- TASK INSTRUCTIONS -
Pictures aside, each record should be reproduced exactly.

◆ ◆ ◆

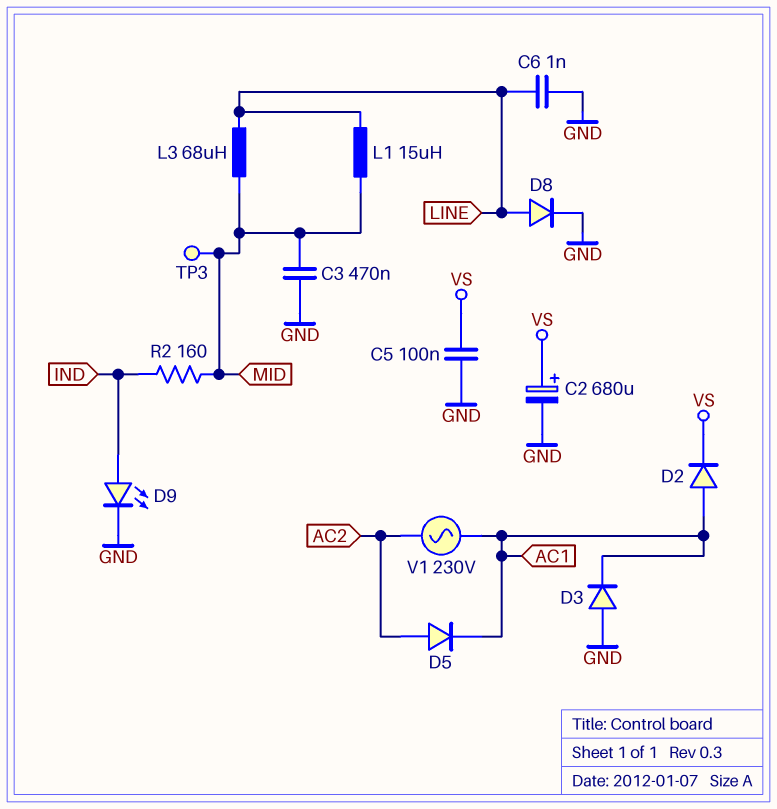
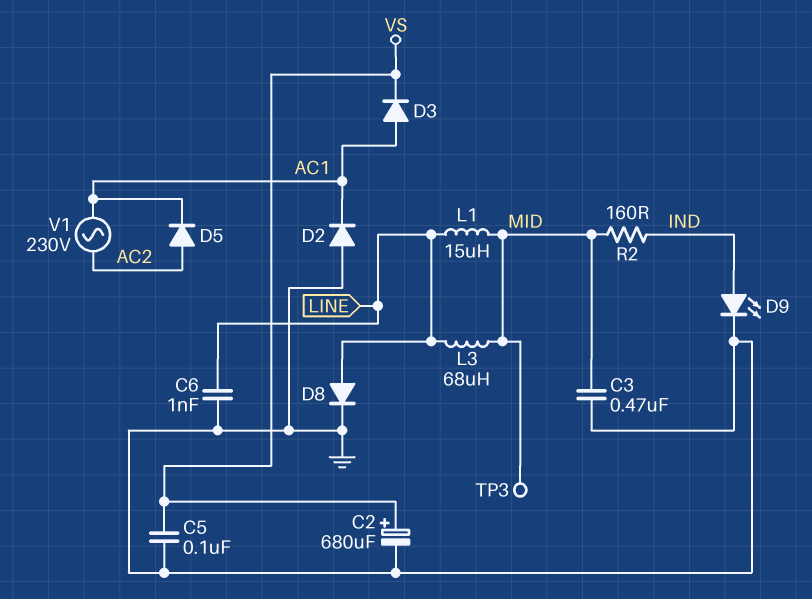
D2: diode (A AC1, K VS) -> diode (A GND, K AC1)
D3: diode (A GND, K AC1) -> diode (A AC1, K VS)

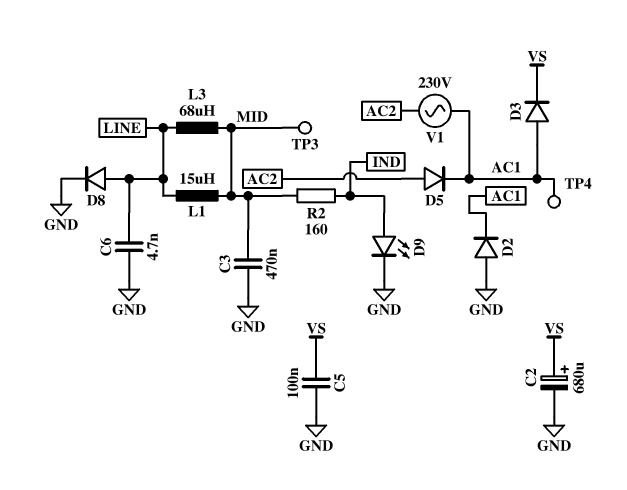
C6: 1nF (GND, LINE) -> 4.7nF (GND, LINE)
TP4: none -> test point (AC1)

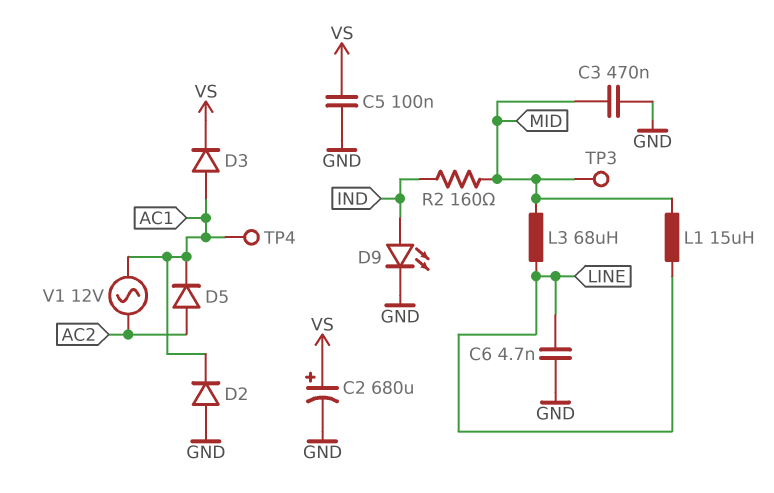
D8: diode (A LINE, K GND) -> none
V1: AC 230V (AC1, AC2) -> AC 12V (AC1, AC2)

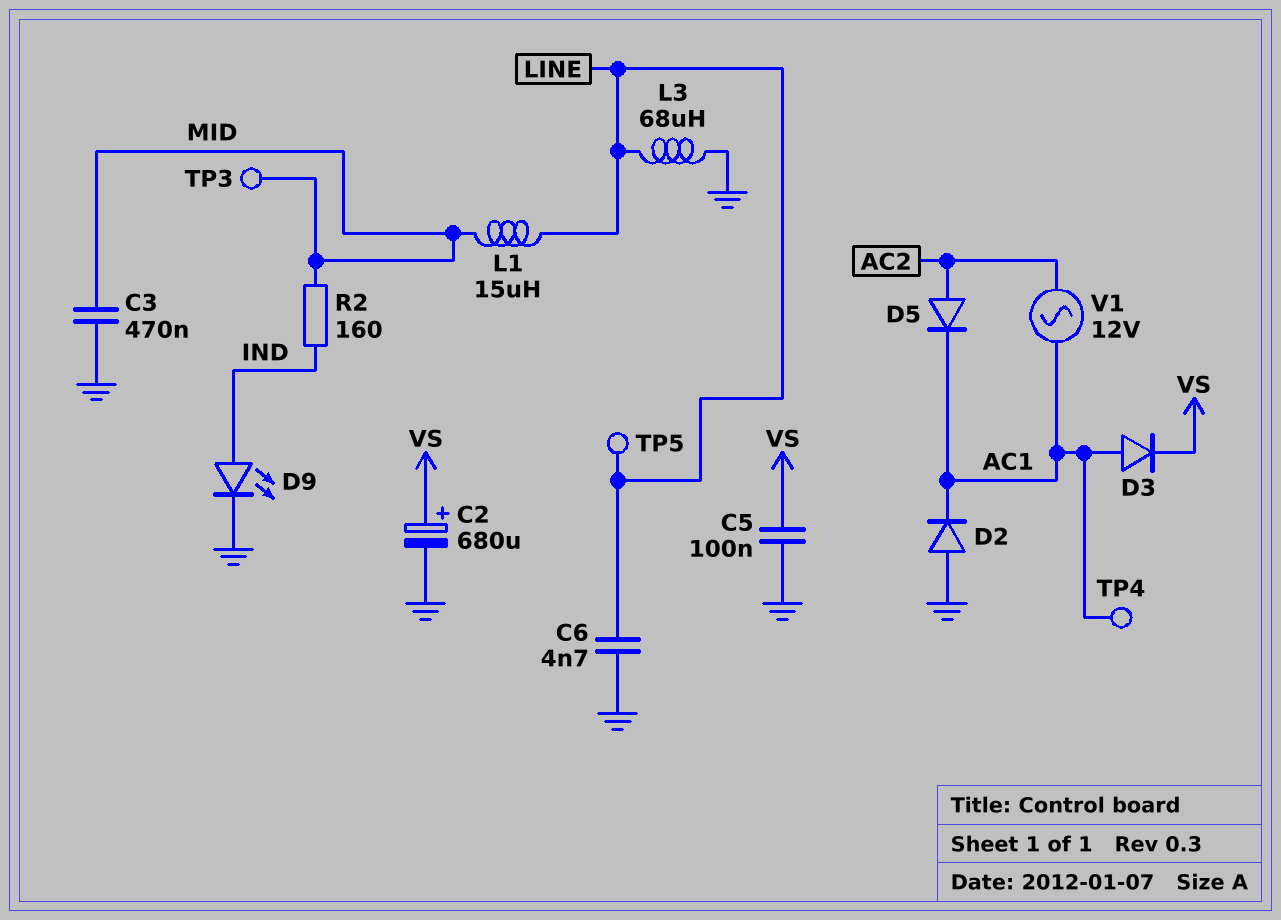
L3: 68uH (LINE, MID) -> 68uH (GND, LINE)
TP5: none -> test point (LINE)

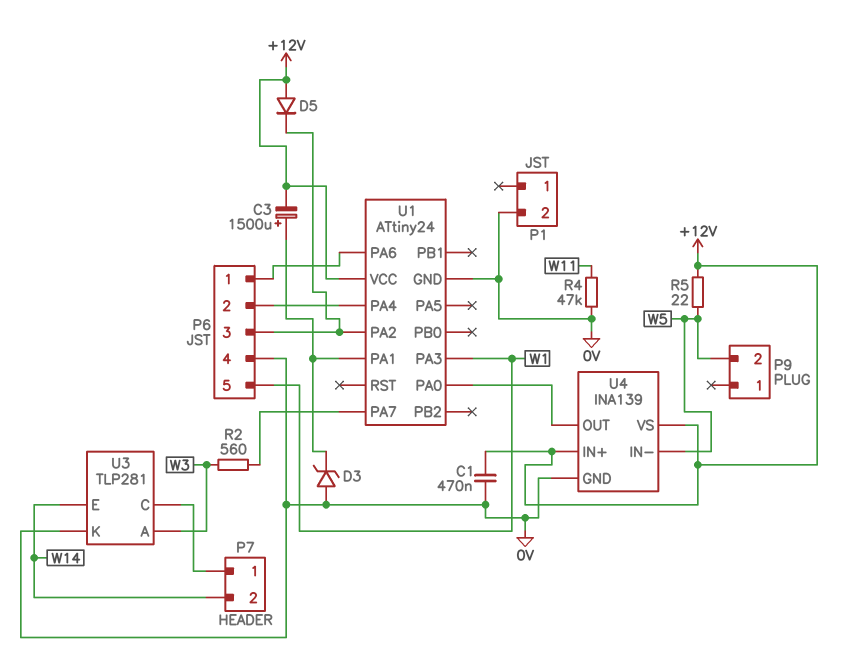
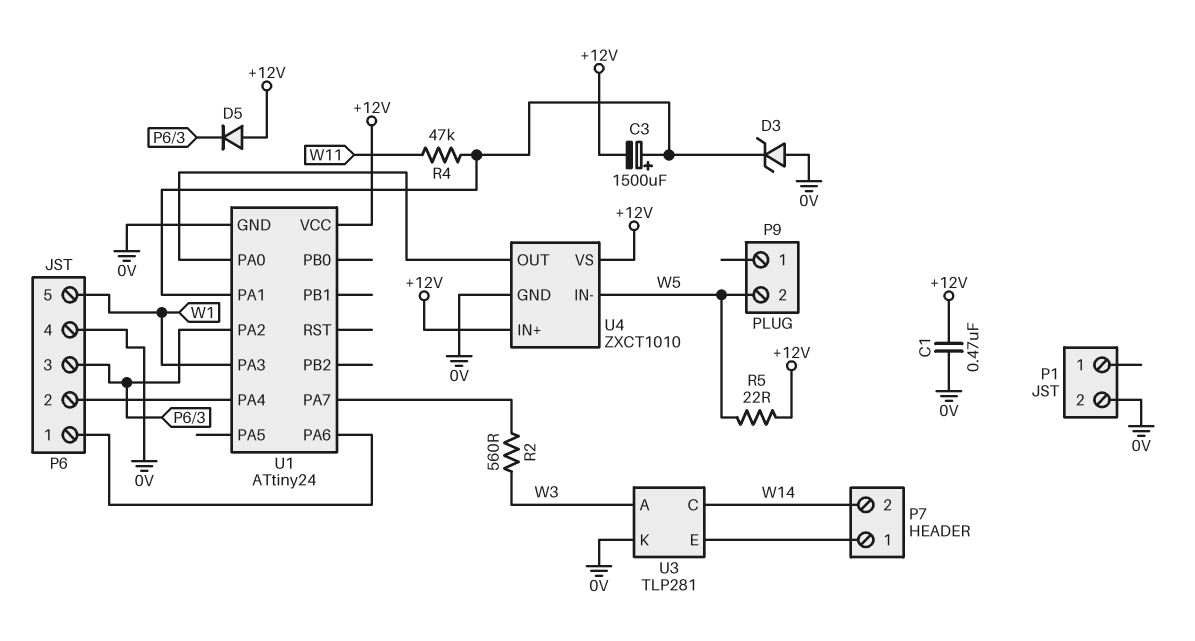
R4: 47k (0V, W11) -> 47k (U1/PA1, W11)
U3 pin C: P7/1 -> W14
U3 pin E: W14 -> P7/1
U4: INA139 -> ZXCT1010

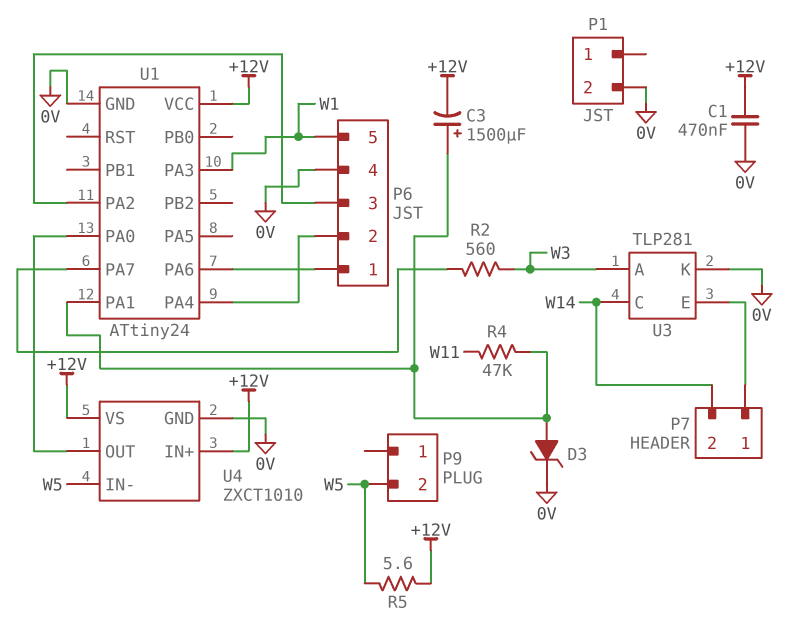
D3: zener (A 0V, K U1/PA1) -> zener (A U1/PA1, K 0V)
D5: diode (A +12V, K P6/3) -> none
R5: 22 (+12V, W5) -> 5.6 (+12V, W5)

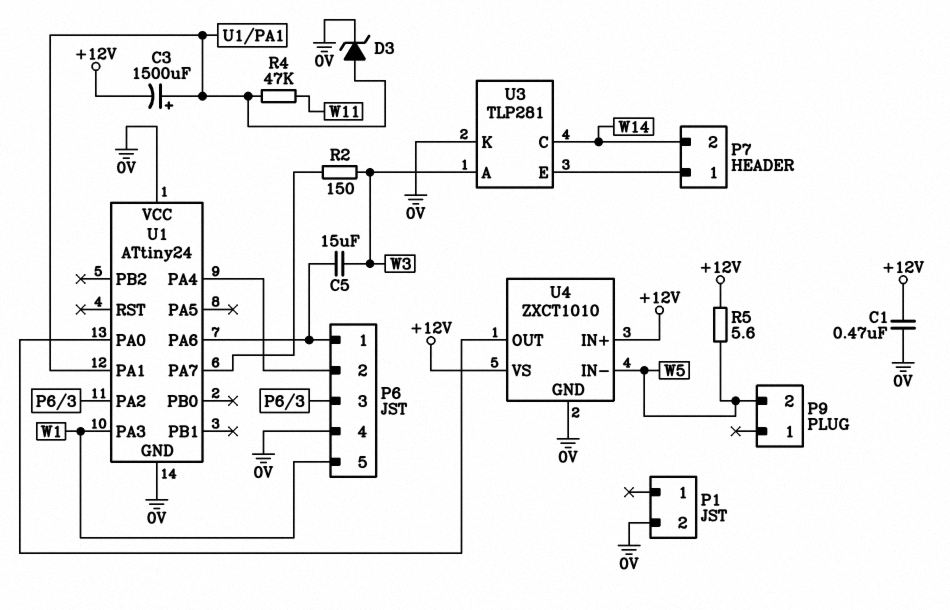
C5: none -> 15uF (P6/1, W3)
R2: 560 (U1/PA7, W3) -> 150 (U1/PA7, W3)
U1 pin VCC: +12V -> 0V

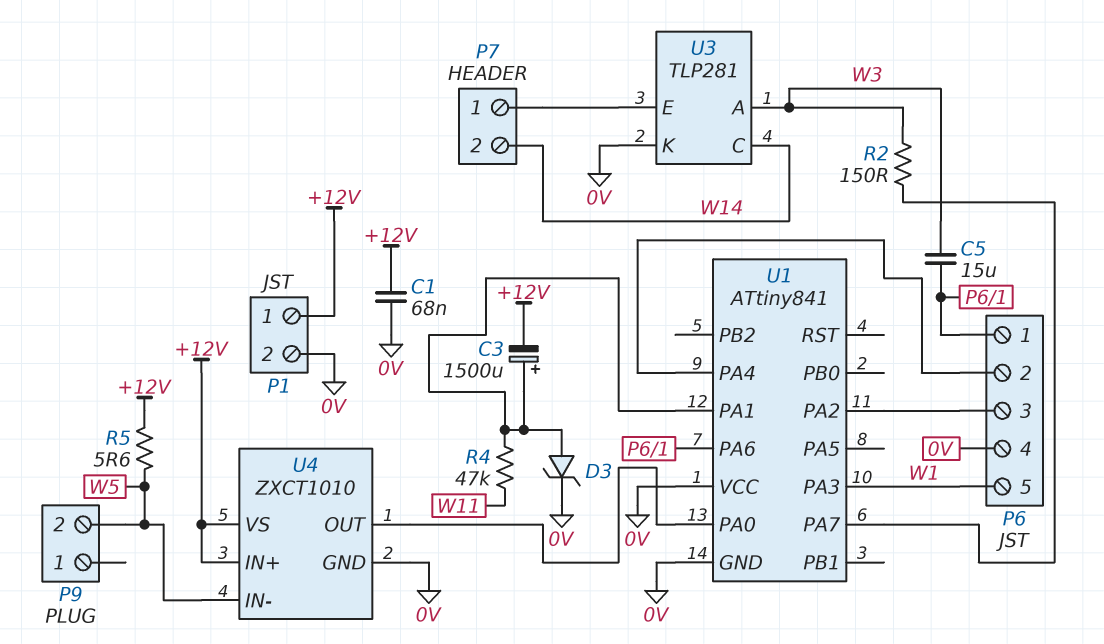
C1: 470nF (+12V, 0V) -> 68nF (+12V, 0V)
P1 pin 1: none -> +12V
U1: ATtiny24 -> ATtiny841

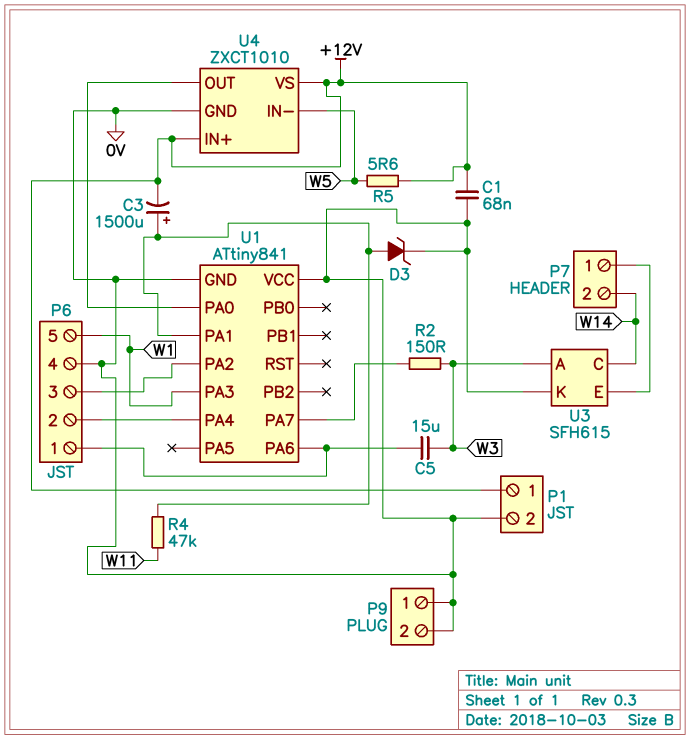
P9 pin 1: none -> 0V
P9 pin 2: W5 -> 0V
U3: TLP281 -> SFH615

◆ ◆ ◆

- WRITTEN ANSWER -
D2: diode (A AC1, K VS) -> diode (A GND, K AC1)
D3: diode (A GND, K AC1) -> diode (A AC1, K VS)

C6: 1nF (GND, LINE) -> 4.7nF (GND, LINE)
TP4: none -> test point (AC1)

D8: diode (A LINE, K GND) -> none
V1: AC 230V (AC1, AC2) -> AC 12V (AC1, AC2)

L3: 68uH (LINE, MID) -> 68uH (GND, LINE)
TP5: none -> test point (LINE)

R4: 47k (0V, W11) -> 47k (U1/PA1, W11)
U3 pin C: P7/1 -> W14
U3 pin E: W14 -> P7/1
U4: INA139 -> ZXCT1010

D3: zener (A 0V, K U1/PA1) -> zener (A U1/PA1, K 0V)
D5: diode (A +12V, K P6/3) -> none
R5: 22 (+12V, W5) -> 5.6 (+12V, W5)

C5: none -> 15uF (P6/1, W3)
R2: 560 (U1/PA7, W3) -> 150 (U1/PA7, W3)
U1 pin VCC: +12V -> 0V

C1: 470nF (+12V, 0V) -> 68nF (+12V, 0V)
P1 pin 1: none -> +12V
U1: ATtiny24 -> ATtiny841

P9 pin 1: none -> 0V
P9 pin 2: W5 -> 0V
U3: TLP281 -> SFH615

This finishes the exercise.